[Start of section]

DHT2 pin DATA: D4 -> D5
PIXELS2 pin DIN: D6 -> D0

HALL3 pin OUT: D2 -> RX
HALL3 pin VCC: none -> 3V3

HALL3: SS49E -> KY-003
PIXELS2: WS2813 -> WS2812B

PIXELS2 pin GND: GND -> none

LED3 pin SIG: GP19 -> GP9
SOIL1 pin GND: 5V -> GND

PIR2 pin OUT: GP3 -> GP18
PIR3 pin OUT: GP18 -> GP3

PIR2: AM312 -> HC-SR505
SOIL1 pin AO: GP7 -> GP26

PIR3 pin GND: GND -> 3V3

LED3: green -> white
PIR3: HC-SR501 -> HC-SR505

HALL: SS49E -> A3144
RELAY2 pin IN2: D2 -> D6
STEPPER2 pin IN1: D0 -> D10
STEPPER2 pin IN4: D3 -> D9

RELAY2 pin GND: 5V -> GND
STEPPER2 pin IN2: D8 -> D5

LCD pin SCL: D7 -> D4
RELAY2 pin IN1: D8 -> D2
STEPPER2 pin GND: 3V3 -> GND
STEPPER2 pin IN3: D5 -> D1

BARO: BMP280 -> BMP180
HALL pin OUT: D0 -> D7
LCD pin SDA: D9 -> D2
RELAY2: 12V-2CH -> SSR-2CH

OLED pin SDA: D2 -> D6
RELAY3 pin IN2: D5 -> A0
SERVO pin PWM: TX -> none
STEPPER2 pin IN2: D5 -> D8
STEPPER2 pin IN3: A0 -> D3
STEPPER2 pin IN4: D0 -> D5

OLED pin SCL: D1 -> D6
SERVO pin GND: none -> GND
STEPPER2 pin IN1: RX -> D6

[End of section]

# [What is expected]
Lines from the one containing "RELAY2: 12V-2CH -> SSR-2CH" through the last line of the listing are to be restated word for word; no other line may appear.

# [Answer for the task]
RELAY2: 12V-2CH -> SSR-2CH

OLED pin SDA: D2 -> D6
RELAY3 pin IN2: D5 -> A0
SERVO pin PWM: TX -> none
STEPPER2 pin IN2: D5 -> D8
STEPPER2 pin IN3: A0 -> D3
STEPPER2 pin IN4: D0 -> D5

OLED pin SCL: D1 -> D6
SERVO pin GND: none -> GND
STEPPER2 pin IN1: RX -> D6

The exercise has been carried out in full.